YOUR OBJECTIVE: A verbatim copy of the lines from the one with "C2: 1.5uF (plus" through the final line below is required; print it and nothing else.

------ DATA TO USE

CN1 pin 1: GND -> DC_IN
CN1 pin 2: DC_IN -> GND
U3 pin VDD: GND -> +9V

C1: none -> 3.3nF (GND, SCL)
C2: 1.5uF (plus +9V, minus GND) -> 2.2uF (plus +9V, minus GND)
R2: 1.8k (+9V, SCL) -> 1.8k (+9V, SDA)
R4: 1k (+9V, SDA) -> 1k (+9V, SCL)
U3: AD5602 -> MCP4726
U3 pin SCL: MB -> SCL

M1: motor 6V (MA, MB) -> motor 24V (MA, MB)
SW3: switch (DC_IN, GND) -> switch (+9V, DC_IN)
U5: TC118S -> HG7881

------------

SOLUTION TO THE EXERCISE:
C2: 1.5uF (plus +9V, minus GND) -> 2.2uF (plus +9V, minus GND)
R2: 1.8k (+9V, SCL) -> 1.8k (+9V, SDA)
R4: 1k (+9V, SDA) -> 1k (+9V, SCL)
U3: AD5602 -> MCP4726
U3 pin SCL: MB -> SCL

M1: motor 6V (MA, MB) -> motor 24V (MA, MB)
SW3: switch (DC_IN, GND) -> switch (+9V, DC_IN)
U5: TC118S -> HG7881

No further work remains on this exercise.